Object correspondence data
######
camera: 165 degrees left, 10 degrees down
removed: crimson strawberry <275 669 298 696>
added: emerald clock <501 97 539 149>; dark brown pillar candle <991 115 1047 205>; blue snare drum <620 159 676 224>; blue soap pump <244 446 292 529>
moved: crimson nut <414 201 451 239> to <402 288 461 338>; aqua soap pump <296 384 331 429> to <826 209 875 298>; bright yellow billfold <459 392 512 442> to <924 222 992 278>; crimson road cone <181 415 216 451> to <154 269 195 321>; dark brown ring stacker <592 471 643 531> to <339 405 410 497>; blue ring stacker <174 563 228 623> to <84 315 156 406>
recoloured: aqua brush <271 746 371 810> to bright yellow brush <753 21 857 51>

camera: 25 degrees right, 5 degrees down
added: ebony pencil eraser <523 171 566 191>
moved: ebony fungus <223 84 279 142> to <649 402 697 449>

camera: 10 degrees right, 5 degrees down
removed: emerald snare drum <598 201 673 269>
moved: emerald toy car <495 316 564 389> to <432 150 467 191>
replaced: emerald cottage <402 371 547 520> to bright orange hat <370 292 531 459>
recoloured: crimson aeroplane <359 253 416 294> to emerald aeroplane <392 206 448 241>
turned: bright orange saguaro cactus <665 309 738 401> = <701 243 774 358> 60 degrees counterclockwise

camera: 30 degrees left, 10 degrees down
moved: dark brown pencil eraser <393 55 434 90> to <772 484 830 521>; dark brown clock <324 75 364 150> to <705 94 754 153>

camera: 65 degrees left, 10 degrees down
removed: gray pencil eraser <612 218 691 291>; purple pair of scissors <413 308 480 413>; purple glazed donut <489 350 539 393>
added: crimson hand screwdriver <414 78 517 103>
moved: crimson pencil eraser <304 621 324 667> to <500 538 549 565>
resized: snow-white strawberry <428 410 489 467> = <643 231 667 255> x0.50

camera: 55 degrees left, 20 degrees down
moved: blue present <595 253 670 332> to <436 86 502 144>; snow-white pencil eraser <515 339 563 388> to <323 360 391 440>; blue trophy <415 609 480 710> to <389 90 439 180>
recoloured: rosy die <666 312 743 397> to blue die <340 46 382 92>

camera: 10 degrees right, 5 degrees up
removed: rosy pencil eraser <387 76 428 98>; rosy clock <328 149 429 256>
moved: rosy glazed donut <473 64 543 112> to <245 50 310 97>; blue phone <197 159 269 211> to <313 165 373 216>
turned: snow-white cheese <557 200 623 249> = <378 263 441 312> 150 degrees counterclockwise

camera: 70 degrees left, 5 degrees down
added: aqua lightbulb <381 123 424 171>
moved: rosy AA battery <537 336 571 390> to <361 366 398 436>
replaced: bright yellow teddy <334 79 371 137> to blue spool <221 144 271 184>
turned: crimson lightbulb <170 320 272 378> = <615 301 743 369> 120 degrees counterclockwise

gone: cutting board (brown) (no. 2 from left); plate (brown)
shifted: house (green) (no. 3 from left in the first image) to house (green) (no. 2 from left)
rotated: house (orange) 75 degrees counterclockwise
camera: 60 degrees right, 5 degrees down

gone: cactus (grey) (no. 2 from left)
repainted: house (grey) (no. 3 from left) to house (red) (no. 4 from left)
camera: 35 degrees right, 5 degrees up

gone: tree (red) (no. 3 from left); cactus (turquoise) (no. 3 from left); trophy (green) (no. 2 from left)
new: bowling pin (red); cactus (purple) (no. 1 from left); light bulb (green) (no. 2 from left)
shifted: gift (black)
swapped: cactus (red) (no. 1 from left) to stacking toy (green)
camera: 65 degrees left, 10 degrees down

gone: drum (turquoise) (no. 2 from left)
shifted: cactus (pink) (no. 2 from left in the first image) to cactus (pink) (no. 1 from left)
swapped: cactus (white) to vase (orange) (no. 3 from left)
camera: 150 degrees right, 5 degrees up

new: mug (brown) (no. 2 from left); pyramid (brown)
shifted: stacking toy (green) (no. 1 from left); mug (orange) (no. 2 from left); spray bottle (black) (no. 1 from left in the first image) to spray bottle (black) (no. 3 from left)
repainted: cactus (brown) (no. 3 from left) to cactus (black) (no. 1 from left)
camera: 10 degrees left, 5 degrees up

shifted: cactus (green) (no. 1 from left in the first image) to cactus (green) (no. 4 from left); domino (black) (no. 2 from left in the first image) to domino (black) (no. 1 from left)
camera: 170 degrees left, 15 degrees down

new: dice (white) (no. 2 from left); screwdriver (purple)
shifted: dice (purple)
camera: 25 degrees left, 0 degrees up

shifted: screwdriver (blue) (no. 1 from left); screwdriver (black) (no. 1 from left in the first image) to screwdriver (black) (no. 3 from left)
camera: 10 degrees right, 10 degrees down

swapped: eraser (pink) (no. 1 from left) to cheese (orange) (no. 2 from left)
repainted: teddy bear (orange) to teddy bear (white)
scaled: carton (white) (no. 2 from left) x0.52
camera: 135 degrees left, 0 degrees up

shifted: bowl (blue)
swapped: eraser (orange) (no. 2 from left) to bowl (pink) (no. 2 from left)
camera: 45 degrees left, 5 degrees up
######
Required work. Keep every word the same and copy out all of the entries.

Task response.
camera: 165 degrees left, 10 degrees down
removed: crimson strawberry <275 669 298 696>
added: emerald clock <501 97 539 149>; dark brown pillar candle <991 115 1047 205>; blue snare drum <620 159 676 224>; blue soap pump <244 446 292 529>
moved: crimson nut <414 201 451 239> to <402 288 461 338>; aqua soap pump <296 384 331 429> to <826 209 875 298>; bright yellow billfold <459 392 512 442> to <924 222 992 278>; crimson road cone <181 415 216 451> to <154 269 195 321>; dark brown ring stacker <592 471 643 531> to <339 405 410 497>; blue ring stacker <174 563 228 623> to <84 315 156 406>
recoloured: aqua brush <271 746 371 810> to bright yellow brush <753 21 857 51>

camera: 25 degrees right, 5 degrees down
added: ebony pencil eraser <523 171 566 191>
moved: ebony fungus <223 84 279 142> to <649 402 697 449>

camera: 10 degrees right, 5 degrees down
removed: emerald snare drum <598 201 673 269>
moved: emerald toy car <495 316 564 389> to <432 150 467 191>
replaced: emerald cottage <402 371 547 520> to bright orange hat <370 292 531 459>
recoloured: crimson aeroplane <359 253 416 294> to emerald aeroplane <392 206 448 241>
turned: bright orange saguaro cactus <665 309 738 401> = <701 243 774 358> 60 degrees counterclockwise

camera: 30 degrees left, 10 degrees down
moved: dark brown pencil eraser <393 55 434 90> to <772 484 830 521>; dark brown clock <324 75 364 150> to <705 94 754 153>

camera: 65 degrees left, 10 degrees down
removed: gray pencil eraser <612 218 691 291>; purple pair of scissors <413 308 480 413>; purple glazed donut <489 350 539 393>
added: crimson hand screwdriver <414 78 517 103>
moved: crimson pencil eraser <304 621 324 667> to <500 538 549 565>
resized: snow-white strawberry <428 410 489 467> = <643 231 667 255> x0.50

camera: 55 degrees left, 20 degrees down
moved: blue present <595 253 670 332> to <436 86 502 144>; snow-white pencil eraser <515 339 563 388> to <323 360 391 440>; blue trophy <415 609 480 710> to <389 90 439 180>
recoloured: rosy die <666 312 743 397> to blue die <340 46 382 92>

camera: 10 degrees right, 5 degrees up
removed: rosy pencil eraser <387 76 428 98>; rosy clock <328 149 429 256>
moved: rosy glazed donut <473 64 543 112> to <245 50 310 97>; blue phone <197 159 269 211> to <313 165 373 216>
turned: snow-white cheese <557 200 623 249> = <378 263 441 312> 150 degrees counterclockwise

camera: 70 degrees left, 5 degrees down
added: aqua lightbulb <381 123 424 171>
moved: rosy AA battery <537 336 571 390> to <361 366 398 436>
replaced: bright yellow teddy <334 79 371 137> to blue spool <221 144 271 184>
turned: crimson lightbulb <170 320 272 378> = <615 301 743 369> 120 degrees counterclockwise

gone: cutting board (brown) (no. 2 from left); plate (brown)
shifted: house (green) (no. 3 from left in the first image) to house (green) (no. 2 from left)
rotated: house (orange) 75 degrees counterclockwise
camera: 60 degrees right, 5 degrees down

gone: cactus (grey) (no. 2 from left)
repainted: house (grey) (no. 3 from left) to house (red) (no. 4 from left)
camera: 35 degrees right, 5 degrees up

gone: tree (red) (no. 3 from left); cactus (turquoise) (no. 3 from left); trophy (green) (no. 2 from left)
new: bowling pin (red); cactus (purple) (no. 1 from left); light bulb (green) (no. 2 from left)
shifted: gift (black)
swapped: cactus (red) (no. 1 from left) to stacking toy (green)
camera: 65 degrees left, 10 degrees down

gone: drum (turquoise) (no. 2 from left)
shifted: cactus (pink) (no. 2 from left in the first image) to cactus (pink) (no. 1 from left)
swapped: cactus (white) to vase (orange) (no. 3 from left)
camera: 150 degrees right, 5 degrees up

new: mug (brown) (no. 2 from left); pyramid (brown)
shifted: stacking toy (green) (no. 1 from left); mug (orange) (no. 2 from left); spray bottle (black) (no. 1 from left in the first image) to spray bottle (black) (no. 3 from left)
repainted: cactus (brown) (no. 3 from left) to cactus (black) (no. 1 from left)
camera: 10 degrees left, 5 degrees up

shifted: cactus (green) (no. 1 from left in the first image) to cactus (green) (no. 4 from left); domino (black) (no. 2 from left in the first image) to domino (black) (no. 1 from left)
camera: 170 degrees left, 15 degrees down

new: dice (white) (no. 2 from left); screwdriver (purple)
shifted: dice (purple)
camera: 25 degrees left, 0 degrees up

shifted: screwdriver (blue) (no. 1 from left); screwdriver (black) (no. 1 from left in the first image) to screwdriver (black) (no. 3 from left)
camera: 10 degrees right, 10 degrees down

swapped: eraser (pink) (no. 1 from left) to cheese (orange) (no. 2 from left)
repainted: teddy bear (orange) to teddy bear (white)
scaled: carton (white) (no. 2 from left) x0.52
camera: 135 degrees left, 0 degrees up

shifted: bowl (blue)
swapped: eraser (orange) (no. 2 from left) to bowl (pink) (no. 2 from left)
camera: 45 degrees left, 5 degrees up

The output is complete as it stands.